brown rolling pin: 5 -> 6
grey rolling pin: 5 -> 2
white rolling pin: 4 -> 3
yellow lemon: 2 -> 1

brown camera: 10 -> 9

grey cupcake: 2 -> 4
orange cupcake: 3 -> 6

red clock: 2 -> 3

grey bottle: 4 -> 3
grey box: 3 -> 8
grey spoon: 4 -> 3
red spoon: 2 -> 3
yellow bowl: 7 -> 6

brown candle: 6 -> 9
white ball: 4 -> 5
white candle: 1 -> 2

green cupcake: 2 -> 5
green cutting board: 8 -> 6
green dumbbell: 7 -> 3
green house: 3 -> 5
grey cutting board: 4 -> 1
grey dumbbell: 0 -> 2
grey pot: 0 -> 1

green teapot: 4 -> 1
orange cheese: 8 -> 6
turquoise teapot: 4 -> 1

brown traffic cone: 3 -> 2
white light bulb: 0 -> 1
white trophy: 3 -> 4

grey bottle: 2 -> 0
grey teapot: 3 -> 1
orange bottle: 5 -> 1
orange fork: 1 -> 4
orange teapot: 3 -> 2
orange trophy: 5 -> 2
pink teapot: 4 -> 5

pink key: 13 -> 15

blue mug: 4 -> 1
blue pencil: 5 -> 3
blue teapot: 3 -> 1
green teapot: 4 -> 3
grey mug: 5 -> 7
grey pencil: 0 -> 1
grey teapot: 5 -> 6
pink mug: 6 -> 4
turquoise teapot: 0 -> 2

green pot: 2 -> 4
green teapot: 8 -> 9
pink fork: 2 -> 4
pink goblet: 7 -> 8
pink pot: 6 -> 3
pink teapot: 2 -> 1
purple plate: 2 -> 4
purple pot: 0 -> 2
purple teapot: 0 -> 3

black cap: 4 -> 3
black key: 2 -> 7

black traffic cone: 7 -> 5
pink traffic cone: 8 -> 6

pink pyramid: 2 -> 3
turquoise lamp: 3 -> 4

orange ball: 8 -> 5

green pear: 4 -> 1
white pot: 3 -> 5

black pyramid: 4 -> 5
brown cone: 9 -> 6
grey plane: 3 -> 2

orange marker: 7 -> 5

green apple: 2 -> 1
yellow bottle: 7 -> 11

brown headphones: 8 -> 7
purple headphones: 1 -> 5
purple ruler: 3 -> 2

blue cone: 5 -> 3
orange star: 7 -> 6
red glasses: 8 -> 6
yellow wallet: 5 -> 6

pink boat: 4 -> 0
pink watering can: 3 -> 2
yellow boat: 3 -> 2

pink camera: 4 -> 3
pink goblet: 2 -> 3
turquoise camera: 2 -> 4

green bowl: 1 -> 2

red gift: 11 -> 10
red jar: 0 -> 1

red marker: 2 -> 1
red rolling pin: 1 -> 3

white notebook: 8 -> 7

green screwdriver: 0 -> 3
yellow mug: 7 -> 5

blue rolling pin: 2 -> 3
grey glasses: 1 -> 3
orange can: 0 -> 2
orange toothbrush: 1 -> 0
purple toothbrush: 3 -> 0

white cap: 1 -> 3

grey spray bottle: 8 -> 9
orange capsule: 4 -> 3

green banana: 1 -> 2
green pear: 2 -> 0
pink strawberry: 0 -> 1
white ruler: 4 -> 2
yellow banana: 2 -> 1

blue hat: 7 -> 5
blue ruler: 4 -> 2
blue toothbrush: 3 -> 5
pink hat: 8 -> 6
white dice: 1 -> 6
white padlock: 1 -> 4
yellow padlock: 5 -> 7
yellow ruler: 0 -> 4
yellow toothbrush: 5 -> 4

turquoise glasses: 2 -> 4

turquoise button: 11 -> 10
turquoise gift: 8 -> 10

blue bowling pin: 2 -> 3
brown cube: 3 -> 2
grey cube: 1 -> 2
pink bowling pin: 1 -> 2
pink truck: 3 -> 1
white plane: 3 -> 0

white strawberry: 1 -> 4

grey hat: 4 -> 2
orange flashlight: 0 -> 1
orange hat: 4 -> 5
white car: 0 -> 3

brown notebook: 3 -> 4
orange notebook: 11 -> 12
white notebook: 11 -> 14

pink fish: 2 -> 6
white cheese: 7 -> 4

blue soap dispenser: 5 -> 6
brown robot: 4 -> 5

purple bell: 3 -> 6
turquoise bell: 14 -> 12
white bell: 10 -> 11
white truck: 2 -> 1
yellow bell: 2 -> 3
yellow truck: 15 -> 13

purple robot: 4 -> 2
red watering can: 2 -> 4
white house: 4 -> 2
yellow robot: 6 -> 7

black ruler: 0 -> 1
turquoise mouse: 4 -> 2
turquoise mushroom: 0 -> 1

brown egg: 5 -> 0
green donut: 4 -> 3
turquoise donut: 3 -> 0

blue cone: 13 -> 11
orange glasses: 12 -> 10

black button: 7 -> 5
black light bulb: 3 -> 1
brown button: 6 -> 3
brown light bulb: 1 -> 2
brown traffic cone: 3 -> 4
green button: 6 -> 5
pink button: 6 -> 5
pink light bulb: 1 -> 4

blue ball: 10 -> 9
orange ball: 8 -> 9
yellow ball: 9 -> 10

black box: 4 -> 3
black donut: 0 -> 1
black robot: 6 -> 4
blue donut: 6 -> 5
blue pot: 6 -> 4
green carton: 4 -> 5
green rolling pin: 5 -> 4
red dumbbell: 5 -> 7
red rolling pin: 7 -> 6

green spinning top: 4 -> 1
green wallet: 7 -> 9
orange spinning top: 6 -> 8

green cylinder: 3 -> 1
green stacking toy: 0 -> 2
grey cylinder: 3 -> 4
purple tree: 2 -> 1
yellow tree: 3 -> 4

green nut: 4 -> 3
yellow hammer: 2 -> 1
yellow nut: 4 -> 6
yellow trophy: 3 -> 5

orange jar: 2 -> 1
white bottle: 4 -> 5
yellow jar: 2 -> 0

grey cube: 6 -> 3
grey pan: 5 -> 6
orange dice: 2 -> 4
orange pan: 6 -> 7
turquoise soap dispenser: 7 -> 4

EXERCISE BRIEF: State how many lines in the records above contain the word "watering", and give only that number.

YOUR RESPONSE: 2